- _EXERCISE DESCRIPTION_: Entries follow. Give back exactly the lines starting at the one containing "none -> white brick G7 level 2" and ending at the one containing "yellow round brick C1", and no other lines.

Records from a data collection
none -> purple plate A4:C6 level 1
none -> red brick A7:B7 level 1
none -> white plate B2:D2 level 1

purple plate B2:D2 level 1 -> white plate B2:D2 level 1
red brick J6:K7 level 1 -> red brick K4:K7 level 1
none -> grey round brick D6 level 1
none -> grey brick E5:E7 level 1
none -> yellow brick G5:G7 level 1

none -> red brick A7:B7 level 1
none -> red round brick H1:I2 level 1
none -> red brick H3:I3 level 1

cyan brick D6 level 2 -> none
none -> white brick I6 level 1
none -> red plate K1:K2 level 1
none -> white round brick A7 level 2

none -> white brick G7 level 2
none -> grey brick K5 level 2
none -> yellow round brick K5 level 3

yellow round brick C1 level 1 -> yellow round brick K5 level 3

--

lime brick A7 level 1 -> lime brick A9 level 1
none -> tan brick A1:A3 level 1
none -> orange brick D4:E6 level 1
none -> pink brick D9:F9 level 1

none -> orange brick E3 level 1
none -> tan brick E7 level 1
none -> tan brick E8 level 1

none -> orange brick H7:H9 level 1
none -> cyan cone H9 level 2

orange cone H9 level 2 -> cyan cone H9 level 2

- _WRITTEN SOLUTION_:
none -> white brick G7 level 2
none -> grey brick K5 level 2
none -> yellow round brick K5 level 3

yellow round brick C1 level 1 -> yellow round brick K5 level 3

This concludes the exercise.